- [EXERCISE DESCRIPTION] Print the records exactly as written, and let no picture into the answer.

(Image sets with object changes)

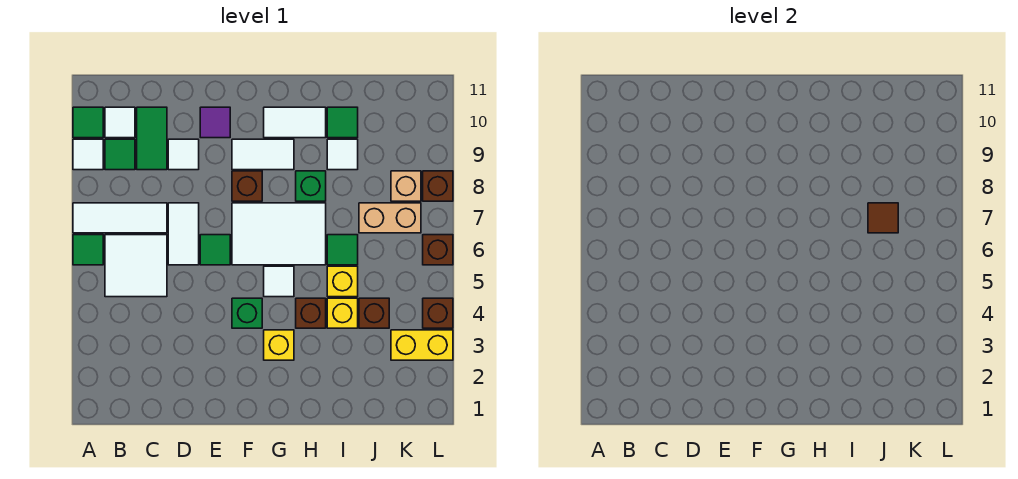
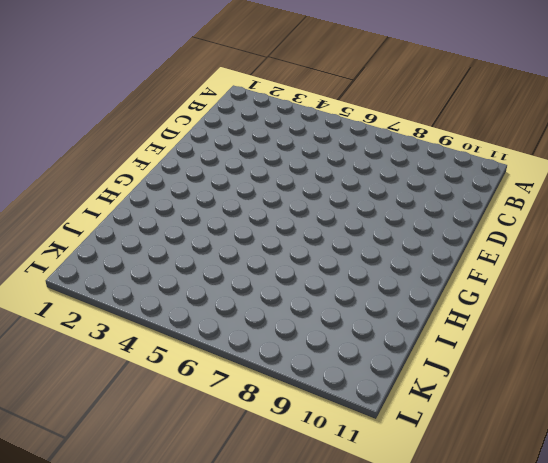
none -> green tile A6 level 1
none -> white tile A7:C7 level 1
none -> white tile A9 level 1
none -> green tile A10 level 1

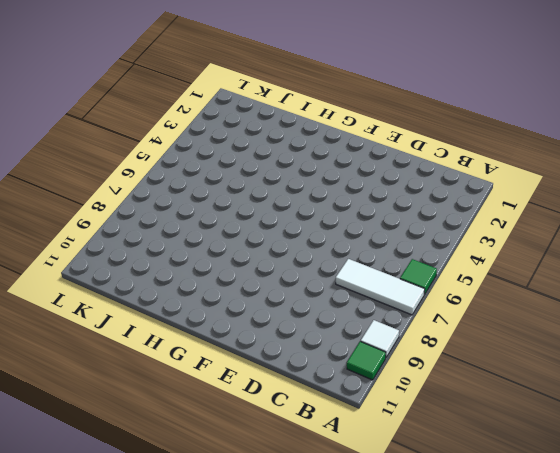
none -> white tile B5:C6 level 1
none -> green tile B9 level 1
none -> white tile B10 level 1
none -> green tile C9:C10 level 1

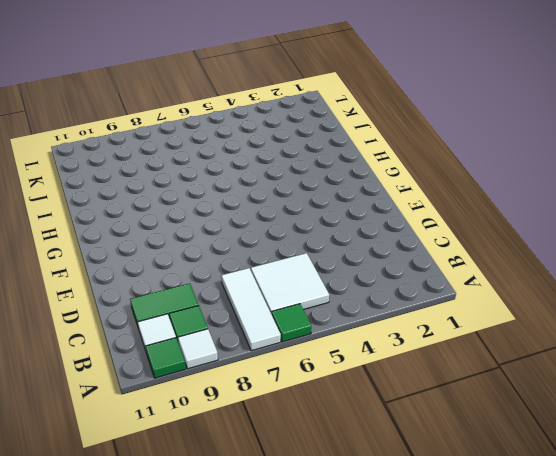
none -> white tile D6:D7 level 1
none -> white tile D9 level 1
none -> green tile E6 level 1
none -> purple tile E10 level 1

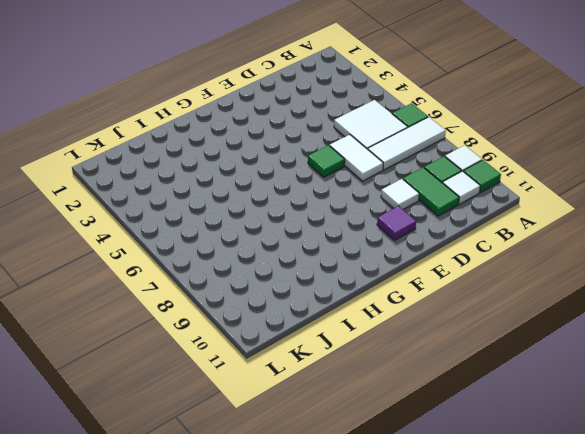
none -> green brick F4 level 1
none -> white tile F6:H7 level 1
none -> brown brick F8 level 1
none -> white tile F9:G9 level 1

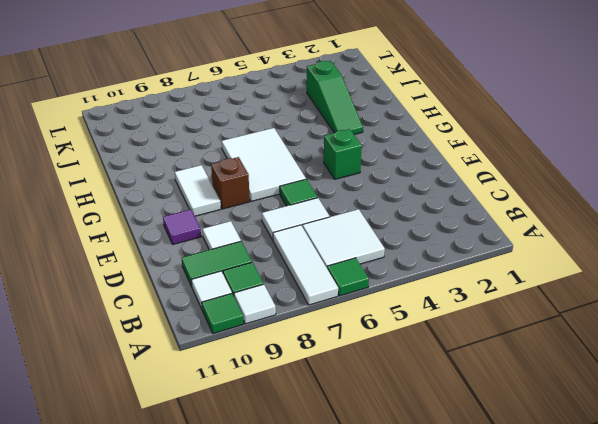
green slope H3:J3 level 1 top J -> none
none -> yellow brick G3 level 1
none -> white tile G5 level 1
none -> white tile G10:H10 level 1
none -> brown brick H4 level 1

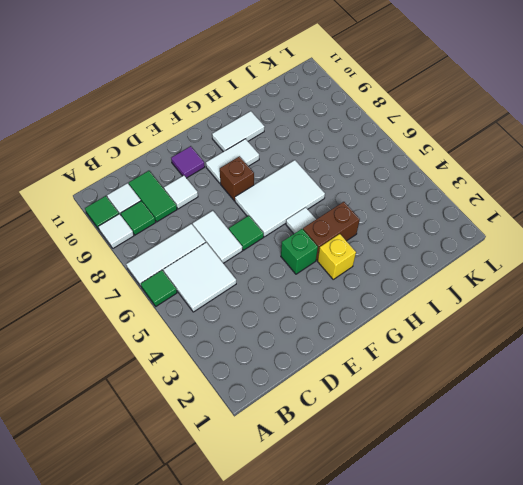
brown brick G4:H4 level 1 -> brown brick H4 level 1
none -> green brick H8 level 1
none -> yellow brick I4 level 1
none -> yellow brick I5 level 1
none -> green tile I6 level 1

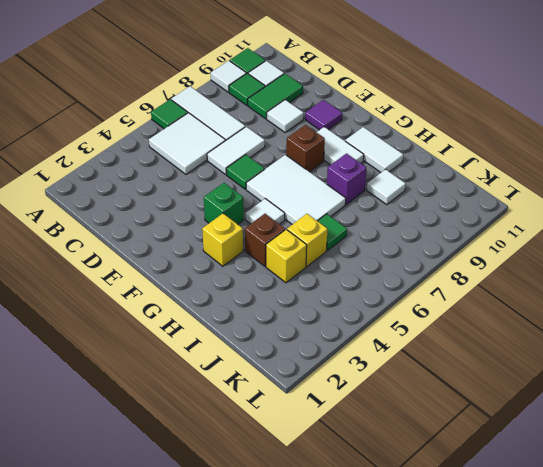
purple brick H8 level 1 -> green brick H8 level 1
none -> green tile I10 level 1
none -> brown brick J4 level 1
none -> tan brick J7:K7 level 1
none -> yellow brick K3:L3 level 1

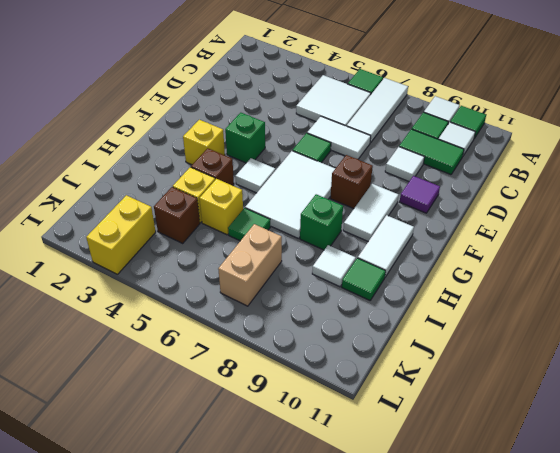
none -> tan brick K8 level 1
none -> brown brick L4 level 1
none -> brown brick L6 level 1
none -> brown brick L8 level 1

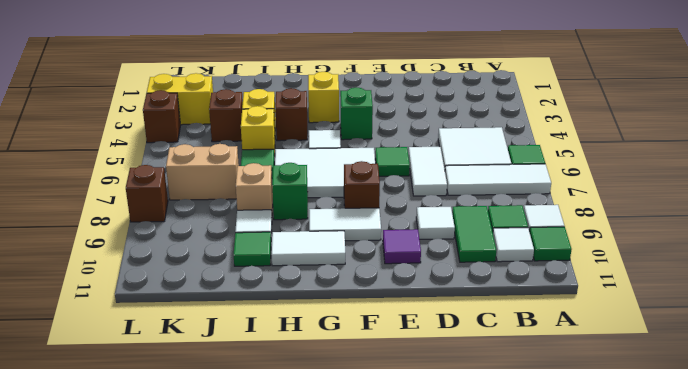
tan brick I8 level 1 -> tan brick K8 level 1
none -> brown brick L6 level 1
none -> brown tile J7 level 2

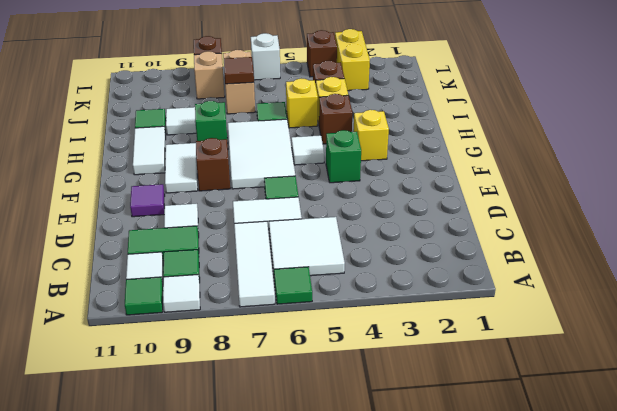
white brick L6 level 1 -> brown brick L6 level 1

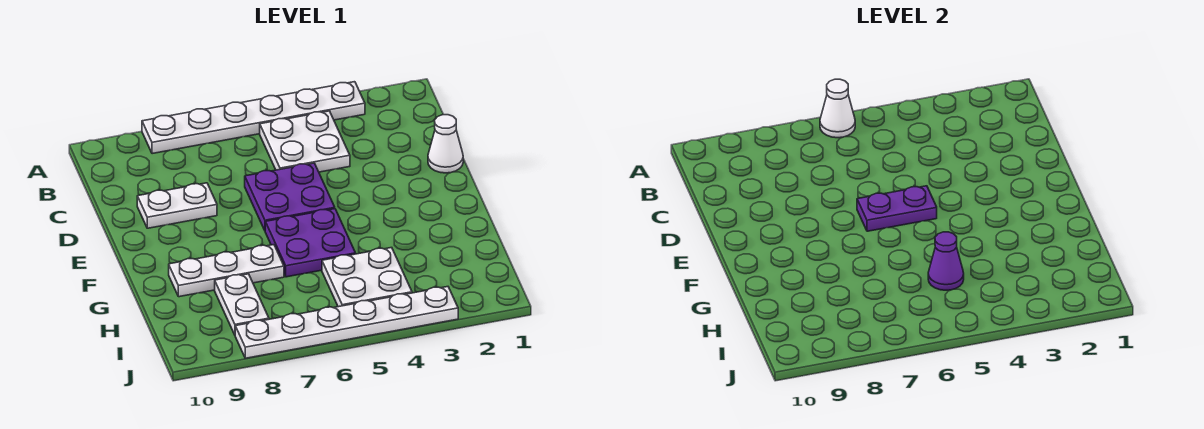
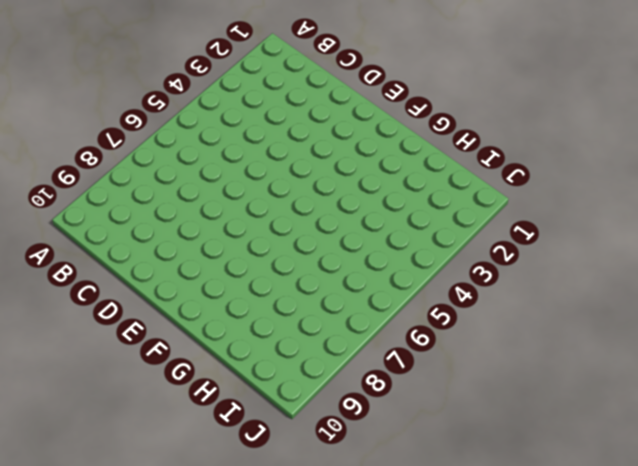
none -> white plate A3:A8 level 1
none -> white plate B4:C5 level 1
none -> white cone D1 level 1

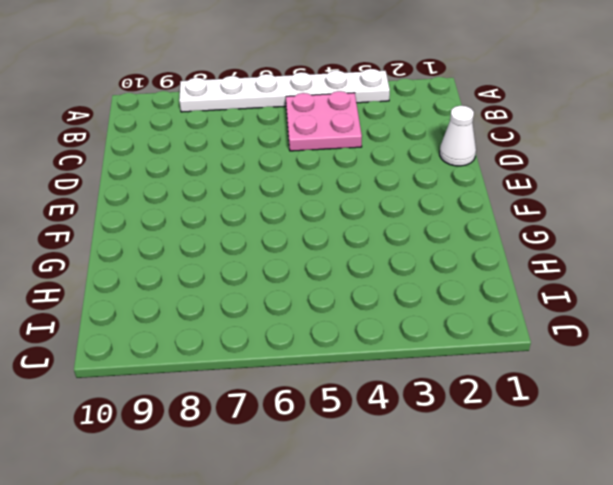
pink plate B4:C5 level 1 -> white plate B4:C5 level 1
none -> purple plate D5:E6 level 1
none -> white plate D8:D9 level 1
none -> purple plate F5:G6 level 1

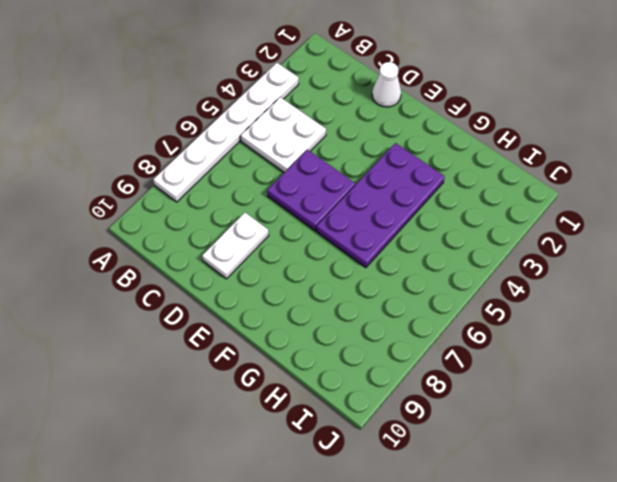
purple plate F3:G6 level 1 -> purple plate F5:G6 level 1
none -> white plate G7:G9 level 1
none -> white plate H4:I5 level 1
none -> white plate H8:I8 level 1

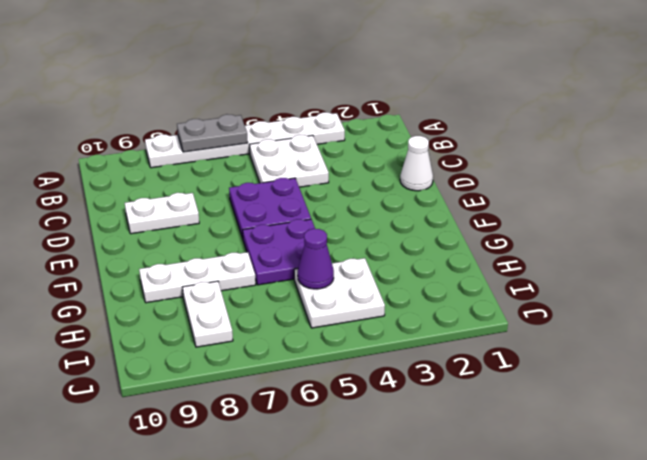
grey plate A6:A7 level 2 -> white cone A6 level 2
none -> white plate J3:J8 level 1
none -> purple plate E5:E6 level 2

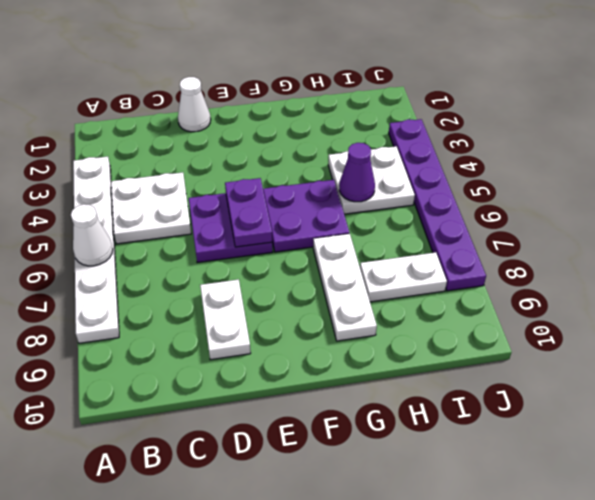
purple plate J3:J8 level 1 -> white plate J3:J8 level 1

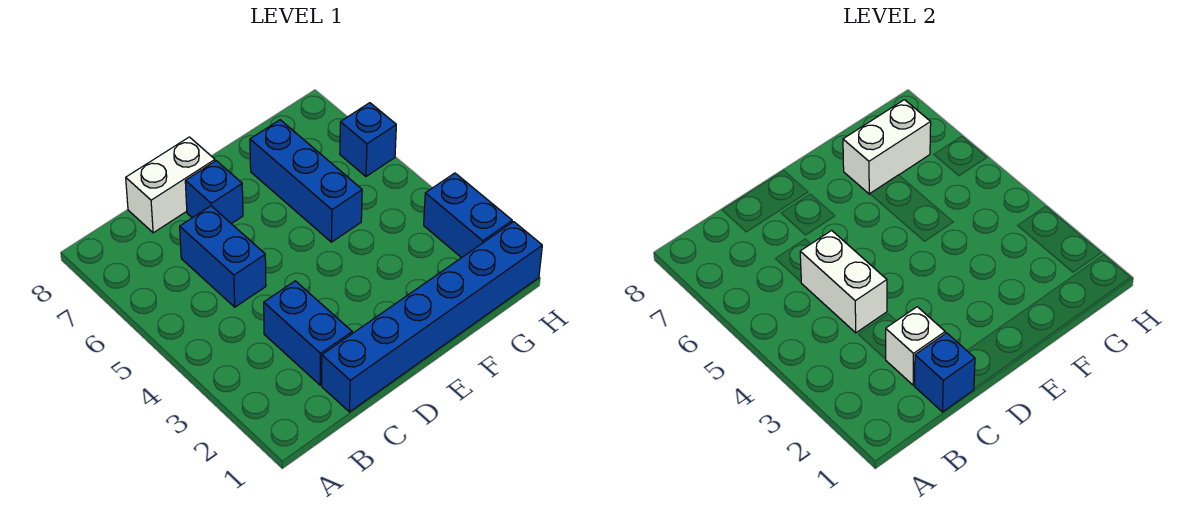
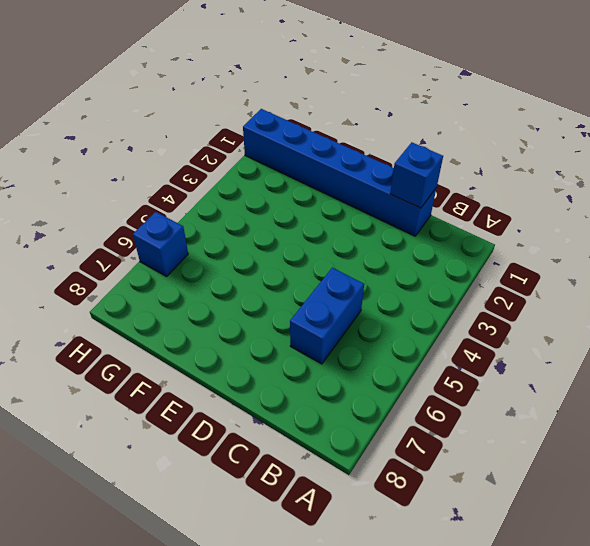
none -> blue brick C2:C3 level 1
none -> white brick C8:D8 level 1
none -> blue brick D7 level 1

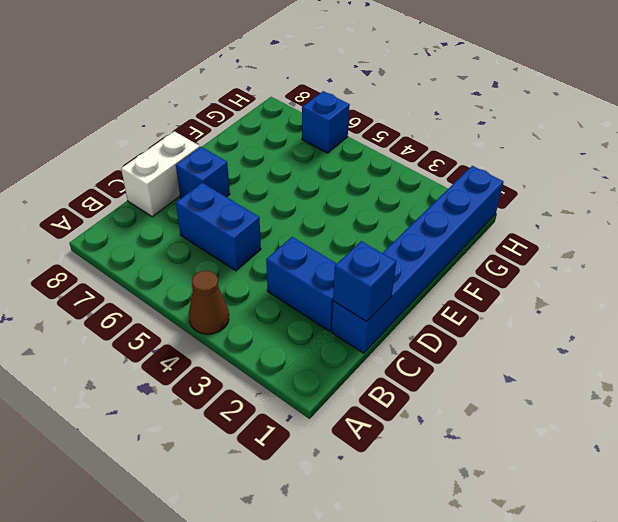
brown cone A4 level 1 -> none
none -> blue brick F5:F7 level 1
none -> blue brick H2:H3 level 1
none -> white brick C2 level 2

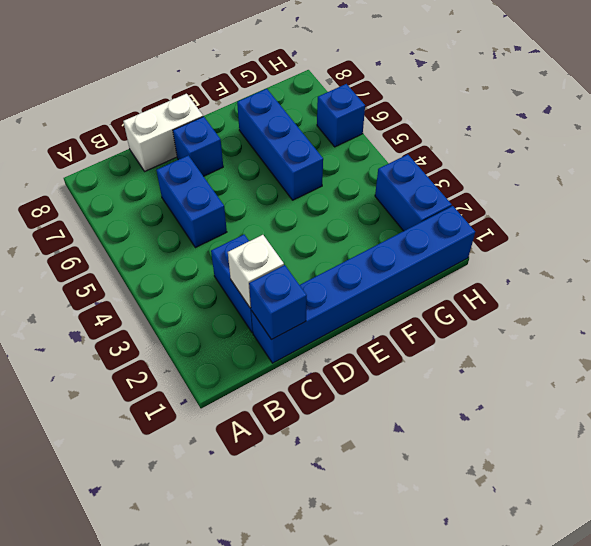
none -> white brick C4:C5 level 2
none -> white brick F7:G7 level 2

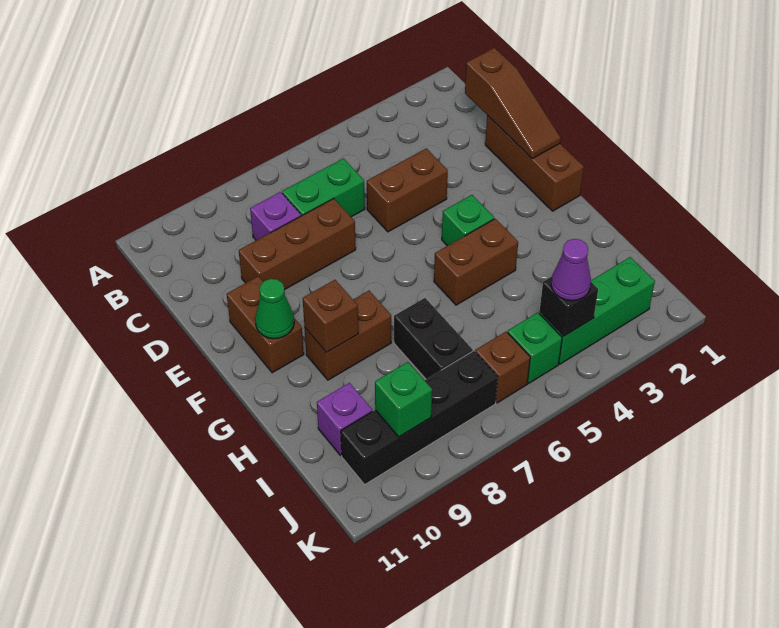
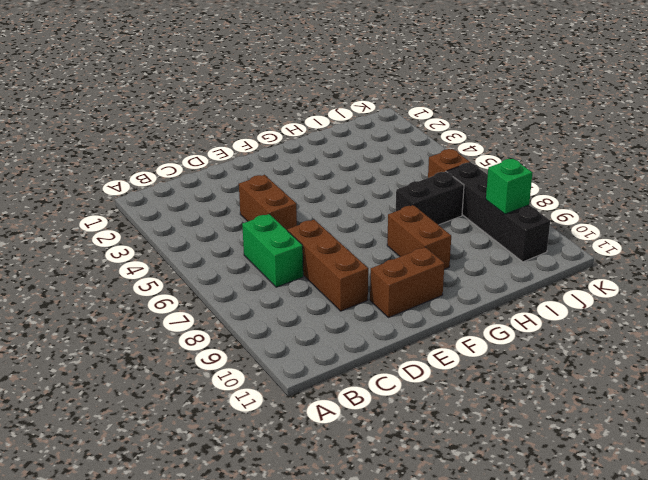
none -> purple brick C8 level 1
none -> brown brick D1:F1 level 1
none -> green brick F4 level 1

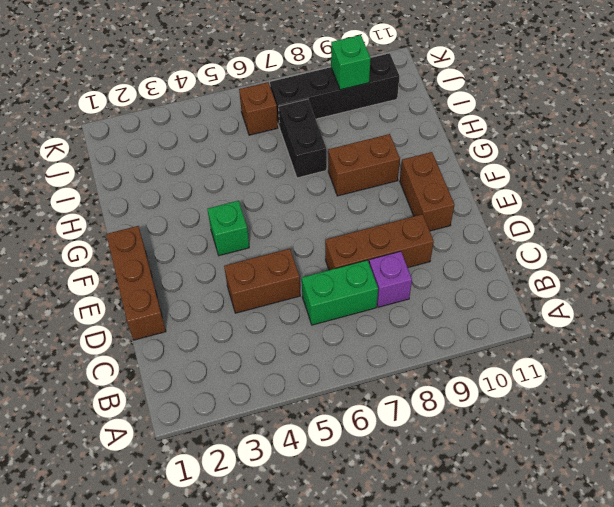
none -> brown brick G4:G5 level 1
none -> purple brick I10 level 1
none -> green brick J2:J4 level 1

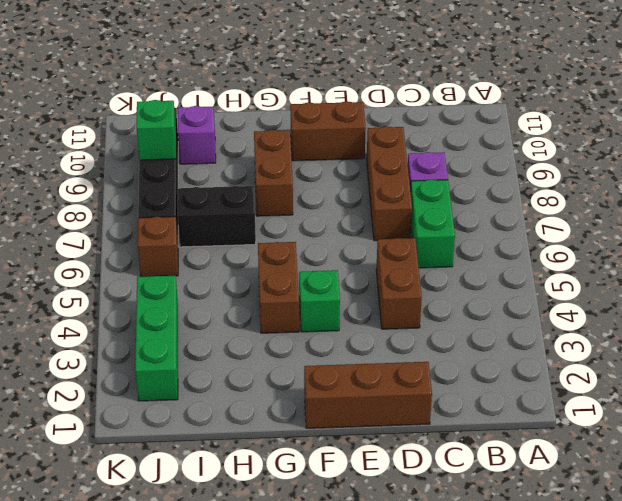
none -> green brick J5 level 1
none -> brown slope C1:E1 level 2 top C
none -> green cone F10 level 2

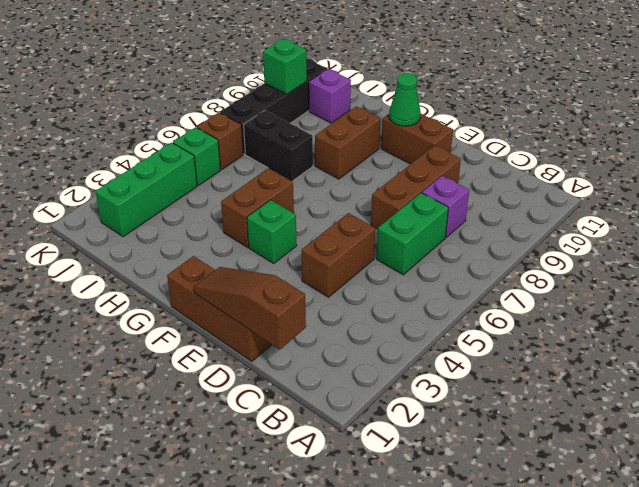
none -> brown brick G9 level 2
none -> black brick J4 level 2
none -> purple cone J4 level 3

- [SOLUTION]
none -> green tile A6 level 1
none -> white tile A7:C7 level 1
none -> white tile A9 level 1
none -> green tile A10 level 1

none -> white tile B5:C6 level 1
none -> green tile B9 level 1
none -> white tile B10 level 1
none -> green tile C9:C10 level 1

none -> white tile D6:D7 level 1
none -> white tile D9 level 1
none -> green tile E6 level 1
none -> purple tile E10 level 1

none -> green brick F4 level 1
none -> white tile F6:H7 level 1
none -> brown brick F8 level 1
none -> white tile F9:G9 level 1

green slope H3:J3 level 1 top J -> none
none -> yellow brick G3 level 1
none -> white tile G5 level 1
none -> white tile G10:H10 level 1
none -> brown brick H4 level 1

brown brick G4:H4 level 1 -> brown brick H4 level 1
none -> green brick H8 level 1
none -> yellow brick I4 level 1
none -> yellow brick I5 level 1
none -> green tile I6 level 1

purple brick H8 level 1 -> green brick H8 level 1
none -> green tile I10 level 1
none -> brown brick J4 level 1
none -> tan brick J7:K7 level 1
none -> yellow brick K3:L3 level 1

none -> tan brick K8 level 1
none -> brown brick L4 level 1
none -> brown brick L6 level 1
none -> brown brick L8 level 1

tan brick I8 level 1 -> tan brick K8 level 1
none -> brown brick L6 level 1
none -> brown tile J7 level 2

white brick L6 level 1 -> brown brick L6 level 1

none -> white plate A3:A8 level 1
none -> white plate B4:C5 level 1
none -> white cone D1 level 1

pink plate B4:C5 level 1 -> white plate B4:C5 level 1
none -> purple plate D5:E6 level 1
none -> white plate D8:D9 level 1
none -> purple plate F5:G6 level 1

purple plate F3:G6 level 1 -> purple plate F5:G6 level 1
none -> white plate G7:G9 level 1
none -> white plate H4:I5 level 1
none -> white plate H8:I8 level 1

grey plate A6:A7 level 2 -> white cone A6 level 2
none -> white plate J3:J8 level 1
none -> purple plate E5:E6 level 2

purple plate J3:J8 level 1 -> white plate J3:J8 level 1

none -> blue brick C2:C3 level 1
none -> white brick C8:D8 level 1
none -> blue brick D7 level 1

brown cone A4 level 1 -> none
none -> blue brick F5:F7 level 1
none -> blue brick H2:H3 level 1
none -> white brick C2 level 2

none -> white brick C4:C5 level 2
none -> white brick F7:G7 level 2

none -> purple brick C8 level 1
none -> brown brick D1:F1 level 1
none -> green brick F4 level 1

none -> brown brick G4:G5 level 1
none -> purple brick I10 level 1
none -> green brick J2:J4 level 1

none -> green brick J5 level 1
none -> brown slope C1:E1 level 2 top C
none -> green cone F10 level 2

none -> brown brick G9 level 2
none -> black brick J4 level 2
none -> purple cone J4 level 3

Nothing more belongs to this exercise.